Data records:
----

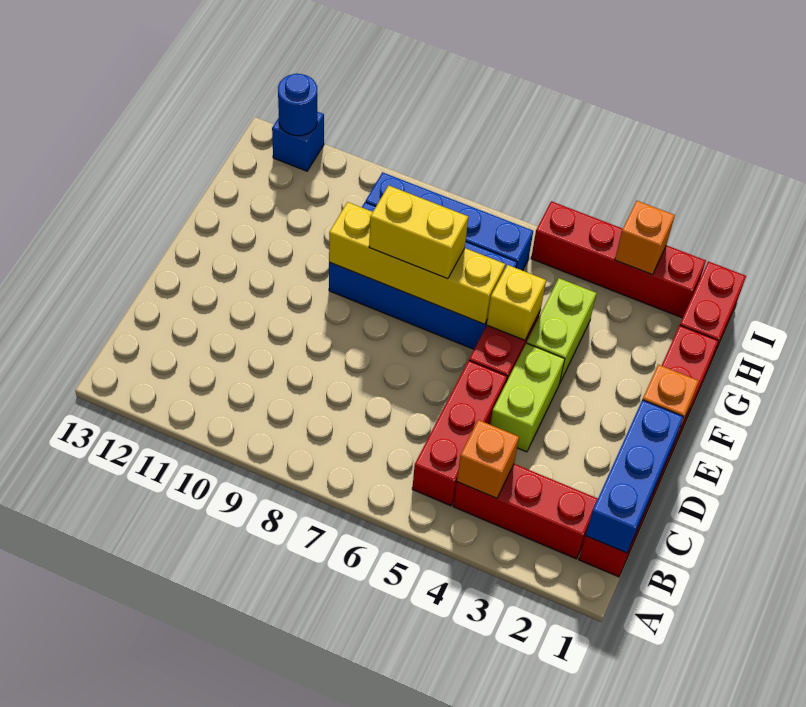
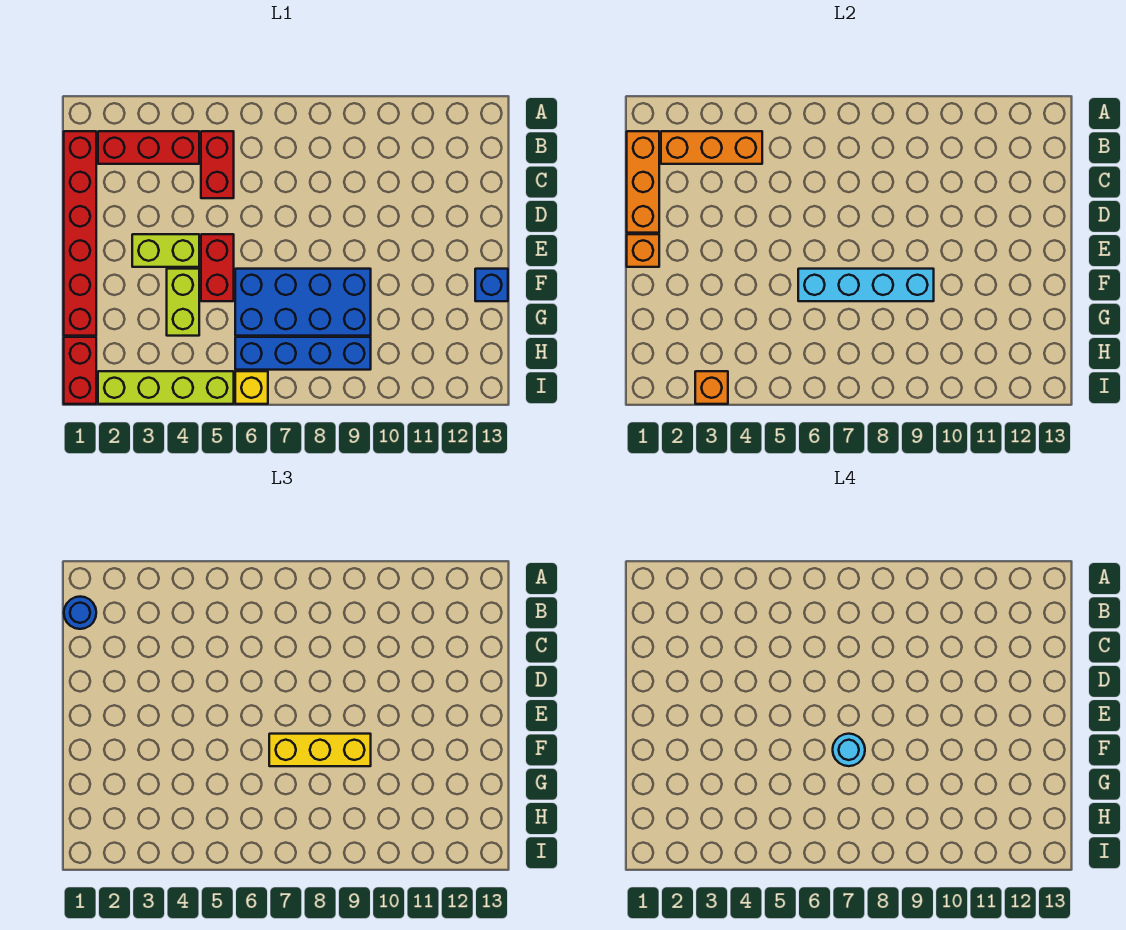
blue 1x3 brick [586,400,683,553] -> orange 1x3 brick [627,131,659,233]
orange 1x1 brick [457,420,519,498] -> orange 1x3 brick [661,131,762,164]
red 1x3 brick [412,361,507,506] -> red 1x2 brick [201,131,234,198]
lime 1x2 brick [490,343,565,452] -> lime 1x2 brick turned to [132,234,199,267]
yellow 1x1 brick [487,265,546,340] -> yellow 1x1 brick moved to [235,371,268,404]
yellow 1x4 brick [329,202,505,324] -> cyan 1x4 brick [798,269,934,301]
yellow 1x2 brick [369,185,468,279] -> yellow 1x3 brick [269,734,371,766]
none -> cyan 1x1 round brick [833,734,865,766]
red 1x4 brick [531,201,706,318] -> lime 1x4 brick [98,371,234,404]
blue 1x1 brick [272,112,324,171] -> blue 1x1 brick moved to [475,269,508,301]
blue 1x1 round brick [278,74,317,136] -> blue 1x1 round brick moved to [64,597,96,629]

----

## Assignment
Search the records for the word "yellow" and return every line that holds it.

## Answer space
yellow 1x1 brick [487,265,546,340] -> yellow 1x1 brick moved to [235,371,268,404]
yellow 1x4 brick [329,202,505,324] -> cyan 1x4 brick [798,269,934,301]
yellow 1x2 brick [369,185,468,279] -> yellow 1x3 brick [269,734,371,766]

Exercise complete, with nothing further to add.